- **Work item**: Working through the records below, count the lines that include "slope". The reply is that number alone.

##############################

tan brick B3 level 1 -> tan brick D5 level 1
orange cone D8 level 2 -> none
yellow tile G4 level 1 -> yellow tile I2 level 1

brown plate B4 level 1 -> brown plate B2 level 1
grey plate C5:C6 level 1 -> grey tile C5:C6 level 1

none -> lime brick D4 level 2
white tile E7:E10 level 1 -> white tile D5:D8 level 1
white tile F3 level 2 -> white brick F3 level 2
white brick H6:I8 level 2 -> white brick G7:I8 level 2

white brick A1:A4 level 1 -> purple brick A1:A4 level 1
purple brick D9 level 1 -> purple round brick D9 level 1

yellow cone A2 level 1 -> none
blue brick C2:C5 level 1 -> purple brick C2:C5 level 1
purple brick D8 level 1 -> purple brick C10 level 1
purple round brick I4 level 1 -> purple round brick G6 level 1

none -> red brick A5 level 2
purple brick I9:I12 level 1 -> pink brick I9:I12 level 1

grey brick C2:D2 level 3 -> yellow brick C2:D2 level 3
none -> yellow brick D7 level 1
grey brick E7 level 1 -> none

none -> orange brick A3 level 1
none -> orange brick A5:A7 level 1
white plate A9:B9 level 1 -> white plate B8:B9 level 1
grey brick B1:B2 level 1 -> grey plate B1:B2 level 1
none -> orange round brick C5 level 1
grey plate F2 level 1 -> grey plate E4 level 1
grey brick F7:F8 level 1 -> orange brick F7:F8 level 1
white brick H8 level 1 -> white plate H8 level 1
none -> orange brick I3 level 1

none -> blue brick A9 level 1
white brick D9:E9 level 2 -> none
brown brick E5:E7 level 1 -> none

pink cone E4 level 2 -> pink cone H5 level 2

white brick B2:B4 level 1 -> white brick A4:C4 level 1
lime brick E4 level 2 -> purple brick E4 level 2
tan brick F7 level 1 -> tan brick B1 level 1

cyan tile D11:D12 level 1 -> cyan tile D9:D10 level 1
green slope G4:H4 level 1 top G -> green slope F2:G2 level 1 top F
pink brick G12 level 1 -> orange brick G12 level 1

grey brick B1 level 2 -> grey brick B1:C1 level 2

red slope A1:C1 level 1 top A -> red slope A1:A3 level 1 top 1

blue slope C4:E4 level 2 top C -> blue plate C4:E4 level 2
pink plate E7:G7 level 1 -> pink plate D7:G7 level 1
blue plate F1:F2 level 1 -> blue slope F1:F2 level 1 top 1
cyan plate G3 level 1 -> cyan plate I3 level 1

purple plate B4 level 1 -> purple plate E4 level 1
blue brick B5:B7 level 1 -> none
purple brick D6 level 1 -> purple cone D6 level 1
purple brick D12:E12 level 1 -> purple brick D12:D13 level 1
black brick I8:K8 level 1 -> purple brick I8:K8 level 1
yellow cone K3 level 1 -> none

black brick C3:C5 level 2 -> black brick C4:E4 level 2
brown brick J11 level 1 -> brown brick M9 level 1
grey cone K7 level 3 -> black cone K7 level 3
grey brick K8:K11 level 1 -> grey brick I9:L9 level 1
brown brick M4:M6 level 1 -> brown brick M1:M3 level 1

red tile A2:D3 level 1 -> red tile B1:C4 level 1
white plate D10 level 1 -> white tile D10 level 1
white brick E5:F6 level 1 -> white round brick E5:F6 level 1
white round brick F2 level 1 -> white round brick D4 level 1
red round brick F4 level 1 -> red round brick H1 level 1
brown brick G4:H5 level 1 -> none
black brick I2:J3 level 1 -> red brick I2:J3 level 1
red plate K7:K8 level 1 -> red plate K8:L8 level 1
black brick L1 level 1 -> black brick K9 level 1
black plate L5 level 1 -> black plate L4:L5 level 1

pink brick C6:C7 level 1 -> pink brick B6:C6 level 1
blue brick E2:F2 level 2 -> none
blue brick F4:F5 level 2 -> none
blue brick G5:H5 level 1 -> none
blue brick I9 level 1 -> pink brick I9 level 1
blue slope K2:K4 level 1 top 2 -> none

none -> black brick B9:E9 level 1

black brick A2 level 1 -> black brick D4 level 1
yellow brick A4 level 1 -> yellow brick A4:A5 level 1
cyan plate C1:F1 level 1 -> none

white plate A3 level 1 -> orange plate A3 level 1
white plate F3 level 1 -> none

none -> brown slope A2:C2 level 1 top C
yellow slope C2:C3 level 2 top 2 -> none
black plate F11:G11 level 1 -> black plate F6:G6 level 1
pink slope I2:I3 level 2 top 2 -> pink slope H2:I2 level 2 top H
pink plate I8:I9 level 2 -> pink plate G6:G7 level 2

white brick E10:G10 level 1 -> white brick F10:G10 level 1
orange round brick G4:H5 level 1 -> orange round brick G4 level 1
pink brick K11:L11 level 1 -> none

##############################

- **Output of the task**: 8